Assigned task
Each record beneath this line is to be copied exactly.

(Saved data entries)

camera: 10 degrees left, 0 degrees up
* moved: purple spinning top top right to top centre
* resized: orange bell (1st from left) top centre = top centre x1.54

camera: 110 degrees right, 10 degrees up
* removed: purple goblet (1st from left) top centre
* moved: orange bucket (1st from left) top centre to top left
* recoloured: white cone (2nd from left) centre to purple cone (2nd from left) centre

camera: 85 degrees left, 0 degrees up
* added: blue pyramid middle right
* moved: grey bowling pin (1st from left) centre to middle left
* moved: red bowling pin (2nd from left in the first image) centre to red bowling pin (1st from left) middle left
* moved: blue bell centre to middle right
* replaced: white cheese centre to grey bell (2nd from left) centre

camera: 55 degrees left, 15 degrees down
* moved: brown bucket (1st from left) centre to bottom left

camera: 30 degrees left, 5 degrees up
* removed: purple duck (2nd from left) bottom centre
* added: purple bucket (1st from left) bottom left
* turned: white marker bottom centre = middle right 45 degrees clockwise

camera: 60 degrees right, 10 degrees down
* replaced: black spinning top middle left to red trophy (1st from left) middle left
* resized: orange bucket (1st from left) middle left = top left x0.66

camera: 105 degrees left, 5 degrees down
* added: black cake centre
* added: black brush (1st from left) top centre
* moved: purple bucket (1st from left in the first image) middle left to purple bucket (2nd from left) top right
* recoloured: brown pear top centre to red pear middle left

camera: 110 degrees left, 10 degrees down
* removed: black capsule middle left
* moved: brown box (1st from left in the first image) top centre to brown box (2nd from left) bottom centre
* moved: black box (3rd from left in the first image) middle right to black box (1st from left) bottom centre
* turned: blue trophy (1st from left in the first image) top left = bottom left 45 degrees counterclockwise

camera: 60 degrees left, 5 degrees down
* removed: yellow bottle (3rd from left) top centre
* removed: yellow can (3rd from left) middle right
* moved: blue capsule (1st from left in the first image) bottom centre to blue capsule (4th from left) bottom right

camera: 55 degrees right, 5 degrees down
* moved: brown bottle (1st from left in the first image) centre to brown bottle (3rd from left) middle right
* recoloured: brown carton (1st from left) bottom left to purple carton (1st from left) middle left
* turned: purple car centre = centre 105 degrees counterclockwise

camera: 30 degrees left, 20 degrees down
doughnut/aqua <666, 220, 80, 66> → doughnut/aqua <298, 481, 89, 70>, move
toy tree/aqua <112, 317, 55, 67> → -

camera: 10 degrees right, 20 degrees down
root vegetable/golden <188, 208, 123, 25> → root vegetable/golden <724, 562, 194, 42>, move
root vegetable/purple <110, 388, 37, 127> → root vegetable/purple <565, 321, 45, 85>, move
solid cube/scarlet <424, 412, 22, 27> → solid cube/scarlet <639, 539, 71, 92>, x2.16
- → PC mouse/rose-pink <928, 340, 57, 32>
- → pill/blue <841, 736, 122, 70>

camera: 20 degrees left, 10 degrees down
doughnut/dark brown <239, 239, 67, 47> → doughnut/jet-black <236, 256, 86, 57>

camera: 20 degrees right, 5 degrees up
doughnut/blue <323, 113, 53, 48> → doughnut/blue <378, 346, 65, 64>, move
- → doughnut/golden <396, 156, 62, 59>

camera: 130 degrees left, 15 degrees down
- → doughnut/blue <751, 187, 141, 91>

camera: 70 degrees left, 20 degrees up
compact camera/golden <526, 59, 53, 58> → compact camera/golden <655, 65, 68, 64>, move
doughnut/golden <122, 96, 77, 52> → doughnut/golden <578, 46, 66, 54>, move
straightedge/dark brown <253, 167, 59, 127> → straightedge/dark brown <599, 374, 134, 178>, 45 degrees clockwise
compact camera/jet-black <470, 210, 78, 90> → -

Response to this task
camera: 10 degrees left, 0 degrees up
* moved: purple spinning top top right to top centre
* resized: orange bell (1st from left) top centre = top centre x1.54

camera: 110 degrees right, 10 degrees up
* removed: purple goblet (1st from left) top centre
* moved: orange bucket (1st from left) top centre to top left
* recoloured: white cone (2nd from left) centre to purple cone (2nd from left) centre

camera: 85 degrees left, 0 degrees up
* added: blue pyramid middle right
* moved: grey bowling pin (1st from left) centre to middle left
* moved: red bowling pin (2nd from left in the first image) centre to red bowling pin (1st from left) middle left
* moved: blue bell centre to middle right
* replaced: white cheese centre to grey bell (2nd from left) centre

camera: 55 degrees left, 15 degrees down
* moved: brown bucket (1st from left) centre to bottom left

camera: 30 degrees left, 5 degrees up
* removed: purple duck (2nd from left) bottom centre
* added: purple bucket (1st from left) bottom left
* turned: white marker bottom centre = middle right 45 degrees clockwise

camera: 60 degrees right, 10 degrees down
* replaced: black spinning top middle left to red trophy (1st from left) middle left
* resized: orange bucket (1st from left) middle left = top left x0.66

camera: 105 degrees left, 5 degrees down
* added: black cake centre
* added: black brush (1st from left) top centre
* moved: purple bucket (1st from left in the first image) middle left to purple bucket (2nd from left) top right
* recoloured: brown pear top centre to red pear middle left

camera: 110 degrees left, 10 degrees down
* removed: black capsule middle left
* moved: brown box (1st from left in the first image) top centre to brown box (2nd from left) bottom centre
* moved: black box (3rd from left in the first image) middle right to black box (1st from left) bottom centre
* turned: blue trophy (1st from left in the first image) top left = bottom left 45 degrees counterclockwise

camera: 60 degrees left, 5 degrees down
* removed: yellow bottle (3rd from left) top centre
* removed: yellow can (3rd from left) middle right
* moved: blue capsule (1st from left in the first image) bottom centre to blue capsule (4th from left) bottom right

camera: 55 degrees right, 5 degrees down
* moved: brown bottle (1st from left in the first image) centre to brown bottle (3rd from left) middle right
* recoloured: brown carton (1st from left) bottom left to purple carton (1st from left) middle left
* turned: purple car centre = centre 105 degrees counterclockwise

camera: 30 degrees left, 20 degrees down
doughnut/aqua <666, 220, 80, 66> → doughnut/aqua <298, 481, 89, 70>, move
toy tree/aqua <112, 317, 55, 67> → -

camera: 10 degrees right, 20 degrees down
root vegetable/golden <188, 208, 123, 25> → root vegetable/golden <724, 562, 194, 42>, move
root vegetable/purple <110, 388, 37, 127> → root vegetable/purple <565, 321, 45, 85>, move
solid cube/scarlet <424, 412, 22, 27> → solid cube/scarlet <639, 539, 71, 92>, x2.16
- → PC mouse/rose-pink <928, 340, 57, 32>
- → pill/blue <841, 736, 122, 70>

camera: 20 degrees left, 10 degrees down
doughnut/dark brown <239, 239, 67, 47> → doughnut/jet-black <236, 256, 86, 57>

camera: 20 degrees right, 5 degrees up
doughnut/blue <323, 113, 53, 48> → doughnut/blue <378, 346, 65, 64>, move
- → doughnut/golden <396, 156, 62, 59>

camera: 130 degrees left, 15 degrees down
- → doughnut/blue <751, 187, 141, 91>

camera: 70 degrees left, 20 degrees up
compact camera/golden <526, 59, 53, 58> → compact camera/golden <655, 65, 68, 64>, move
doughnut/golden <122, 96, 77, 52> → doughnut/golden <578, 46, 66, 54>, move
straightedge/dark brown <253, 167, 59, 127> → straightedge/dark brown <599, 374, 134, 178>, 45 degrees clockwise
compact camera/jet-black <470, 210, 78, 90> → -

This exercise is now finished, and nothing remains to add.